Assigned task: Pictures in the listing do not belong in the copy, which should repeat exactly the lines from the one holding "none -> red brick F3 level 2" through the last line.

——————————

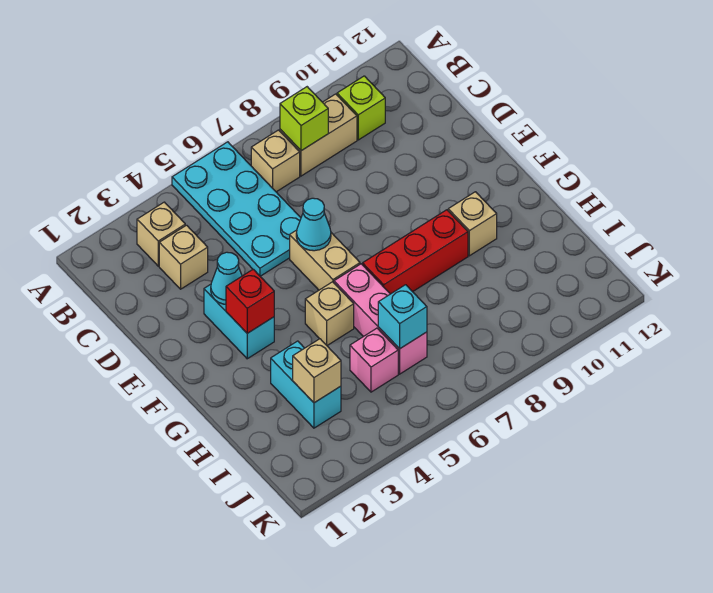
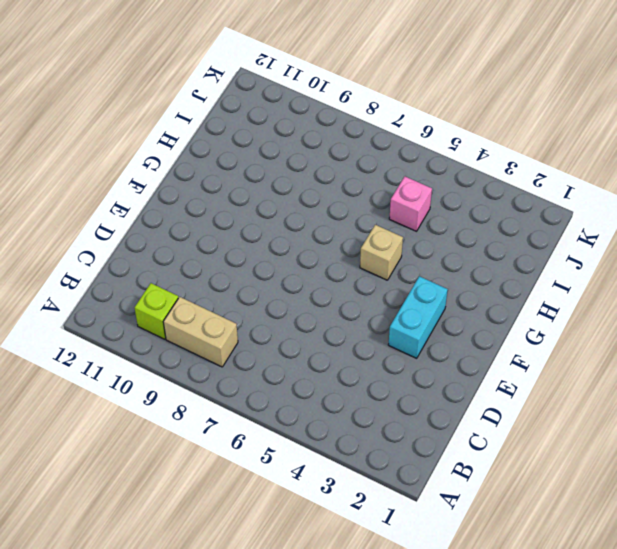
none -> cyan plate A5:D6 level 1
none -> tan brick B3 level 1
none -> tan brick B7 level 1

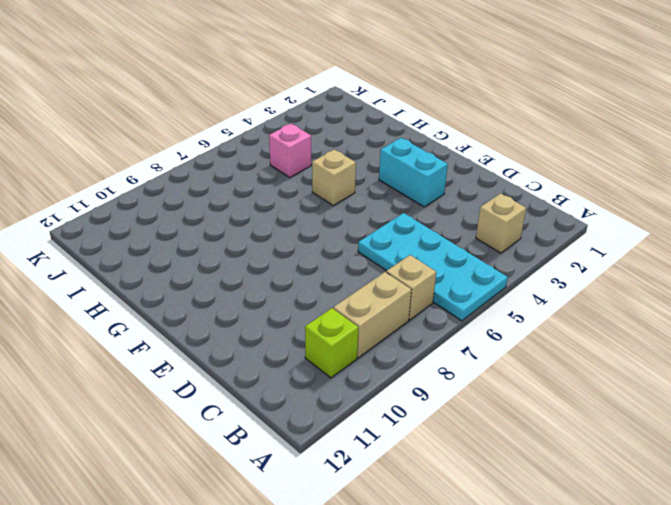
none -> tan brick C3 level 1
none -> tan brick E6:F6 level 1
none -> pink brick G6:I6 level 1

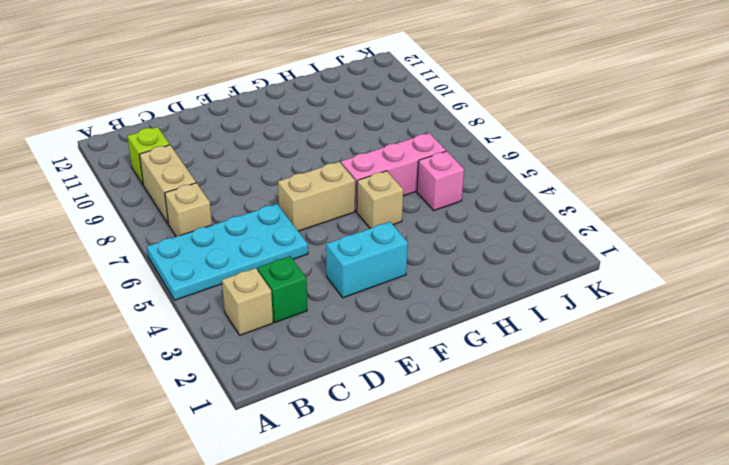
green brick C3 level 1 -> tan brick C3 level 1
none -> red brick G7:G9 level 1
none -> tan brick G10 level 1
none -> cyan brick H3:I3 level 1

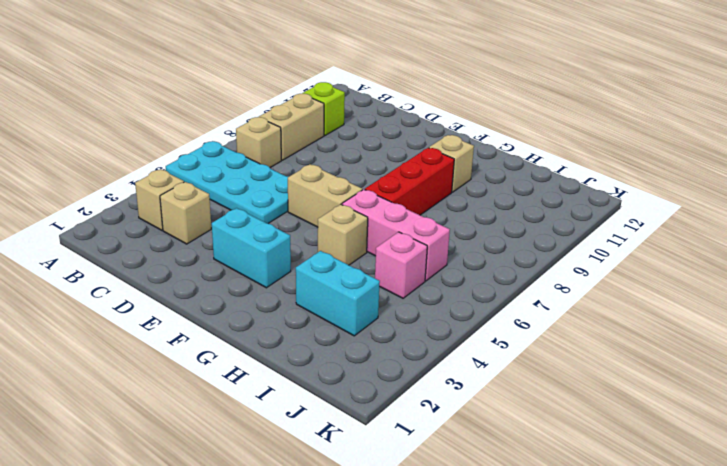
none -> lime brick B8 level 2
none -> cyan cone E3 level 2
none -> cyan cone E6 level 2

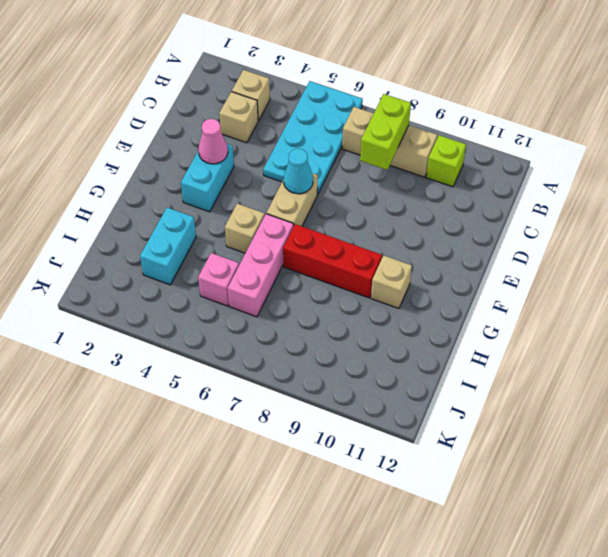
lime brick B8:C8 level 2 -> lime brick B8 level 2
pink cone E3 level 2 -> cyan cone E3 level 2
none -> red brick F3 level 2
none -> tan brick I3 level 2
none -> cyan brick I6 level 2

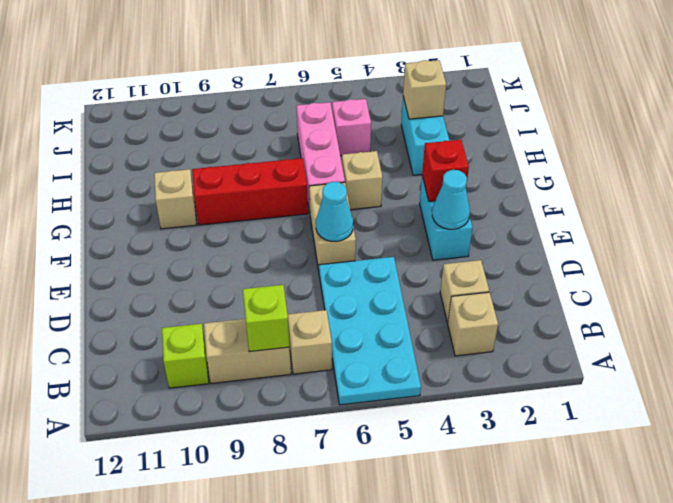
none -> cyan brick I6 level 2

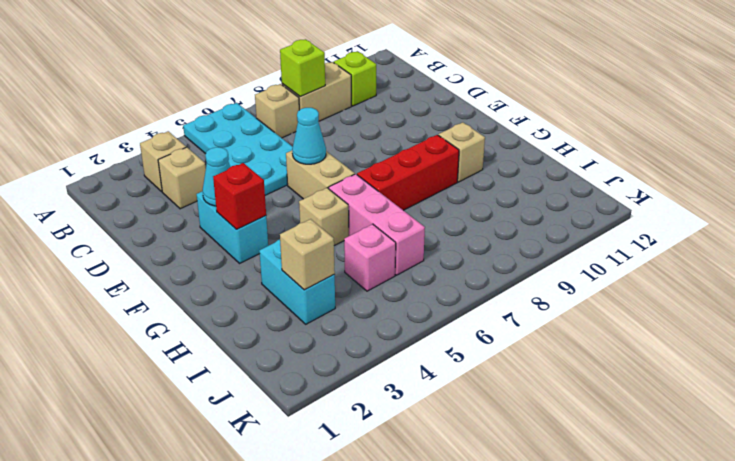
none -> cyan brick I6 level 2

——————————

Output:
none -> red brick F3 level 2
none -> tan brick I3 level 2
none -> cyan brick I6 level 2

none -> cyan brick I6 level 2

none -> cyan brick I6 level 2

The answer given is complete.